**ACTIVITY**. Begin at the line containing "(259, 548) = (139, 356): black" and end at the final line of the entries. Please reproduce those lines exactly.

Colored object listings
● ● ● ● ● ● ●

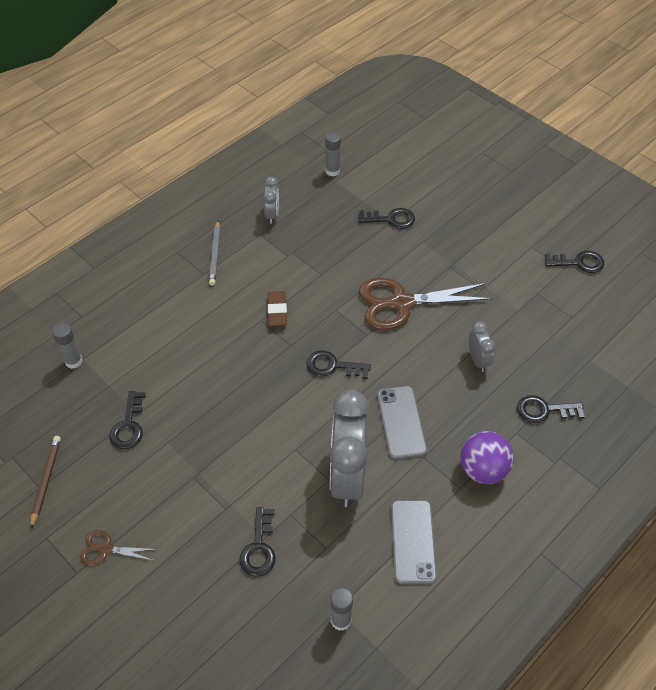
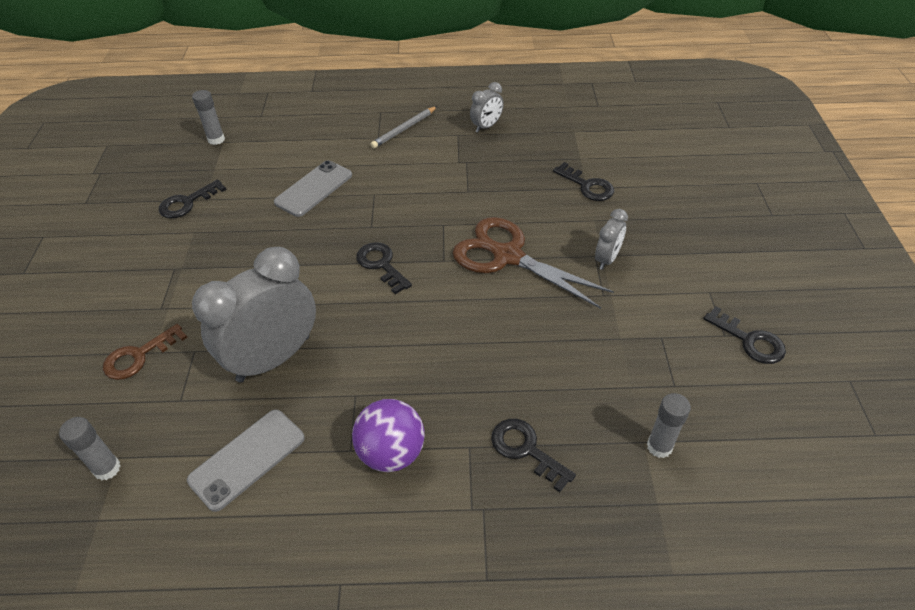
camera: 45 degrees right, 5 degrees down
(46, 480) = (94, 201): brown pencil -> none
(105, 549) = (58, 272): brown scissors -> none
(259, 548) = (139, 356): black key -> brown key
(277, 311) = (395, 195): brown eraser -> none
(332, 171) = (581, 123): grey glue stick -> grey glue stick (659, 446)
(401, 422) = (375, 351): grey phone -> grey phone (314, 189)
(478, 360) = (517, 353): grey clock -> grey clock (607, 259)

● ● ● ● ● ● ●

**RESPONSE**.
(259, 548) = (139, 356): black key -> brown key
(277, 311) = (395, 195): brown eraser -> none
(332, 171) = (581, 123): grey glue stick -> grey glue stick (659, 446)
(401, 422) = (375, 351): grey phone -> grey phone (314, 189)
(478, 360) = (517, 353): grey clock -> grey clock (607, 259)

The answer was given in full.